**Required work**
In the copy, include no pictures, but reproduce every record exactly.

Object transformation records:
_ _ _ _

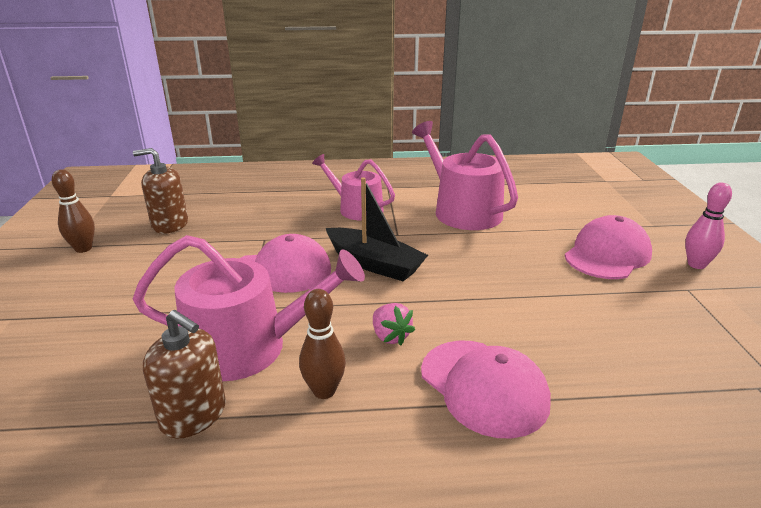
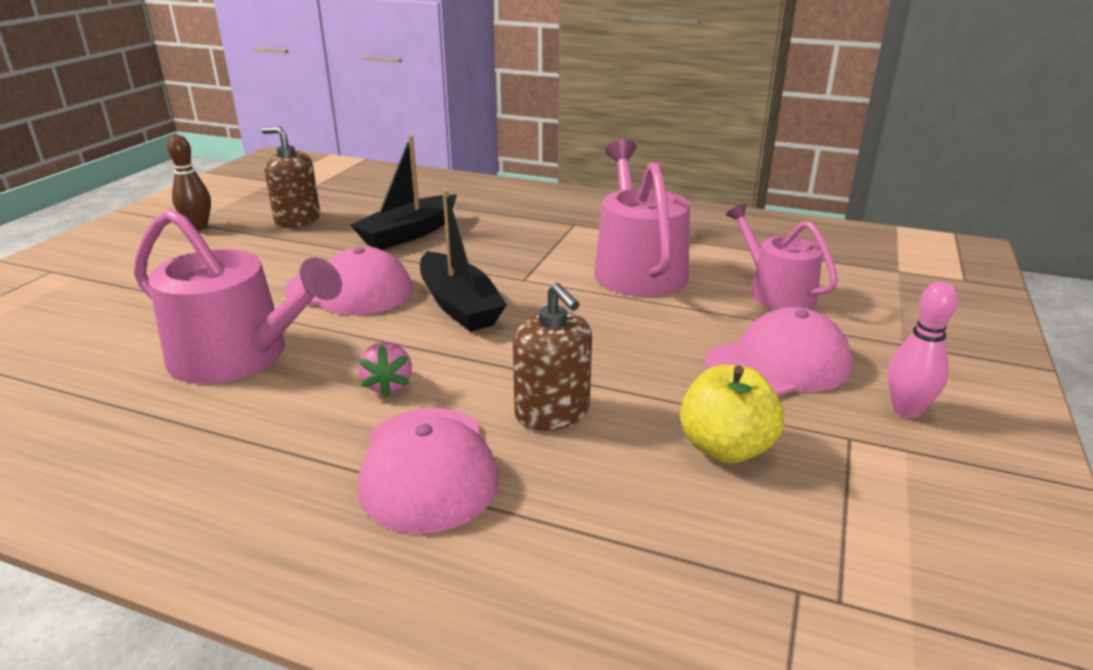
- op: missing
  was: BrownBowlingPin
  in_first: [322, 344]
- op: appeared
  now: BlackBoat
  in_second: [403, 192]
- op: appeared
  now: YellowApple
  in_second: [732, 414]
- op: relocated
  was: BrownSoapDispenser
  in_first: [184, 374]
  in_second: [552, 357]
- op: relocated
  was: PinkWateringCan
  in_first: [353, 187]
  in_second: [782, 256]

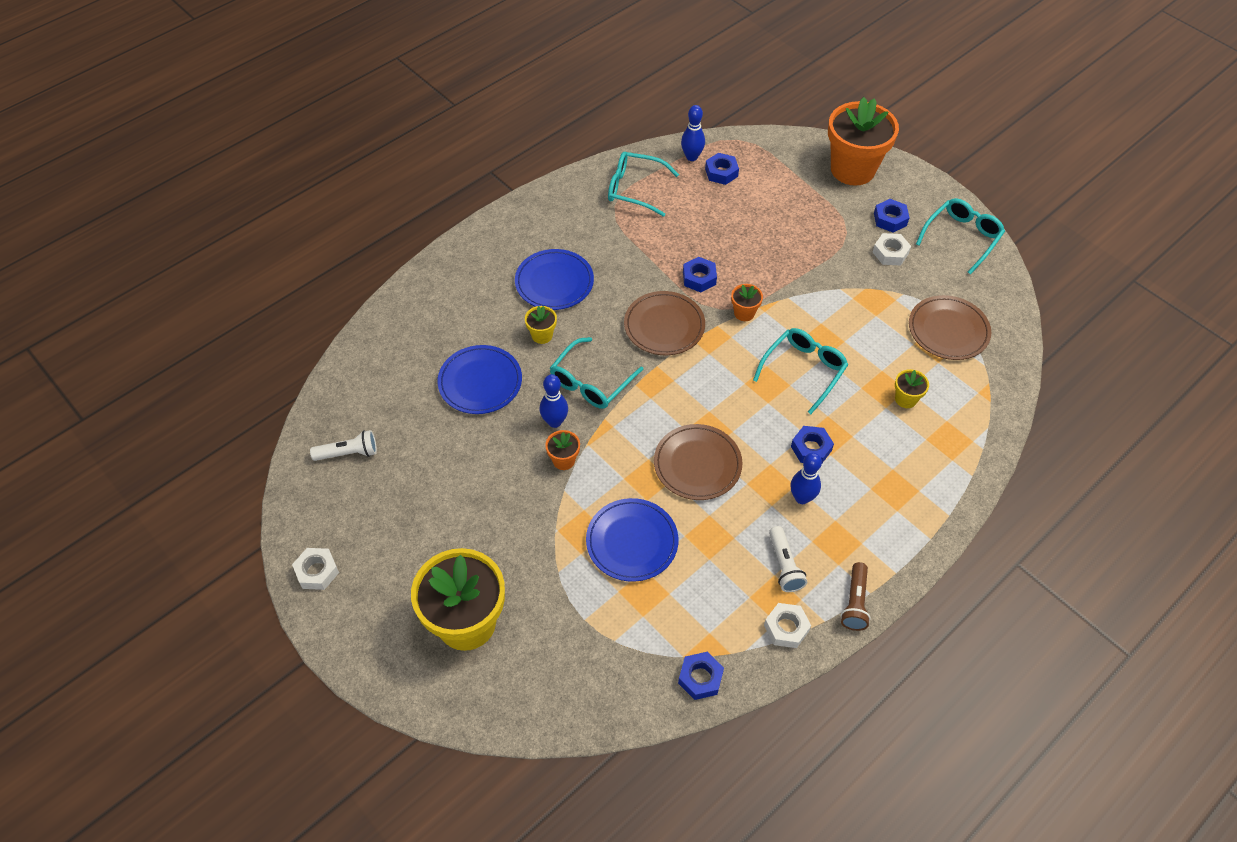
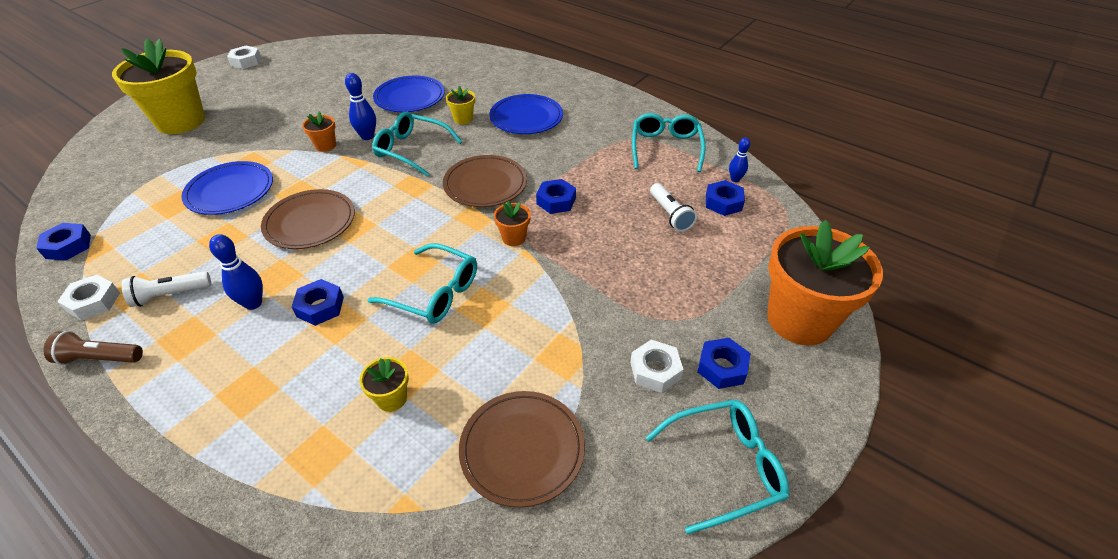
- op: relocated
  was: WhiteFlashlight
  in_first: [343, 445]
  in_second: [673, 207]
- op: spun
  was: TurquoiseGlasses
  in_first: [960, 236]
  in_second: [717, 467]
  clockwise: -45
- op: size
  was: BlueBowlingPin
  in_first: [693, 133]
  in_second: [739, 159]
  ratio: 0.66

_ _ _ _

**Exercise result**
- op: missing
  was: BrownBowlingPin
  in_first: [322, 344]
- op: appeared
  now: BlackBoat
  in_second: [403, 192]
- op: appeared
  now: YellowApple
  in_second: [732, 414]
- op: relocated
  was: BrownSoapDispenser
  in_first: [184, 374]
  in_second: [552, 357]
- op: relocated
  was: PinkWateringCan
  in_first: [353, 187]
  in_second: [782, 256]

- op: relocated
  was: WhiteFlashlight
  in_first: [343, 445]
  in_second: [673, 207]
- op: spun
  was: TurquoiseGlasses
  in_first: [960, 236]
  in_second: [717, 467]
  clockwise: -45
- op: size
  was: BlueBowlingPin
  in_first: [693, 133]
  in_second: [739, 159]
  ratio: 0.66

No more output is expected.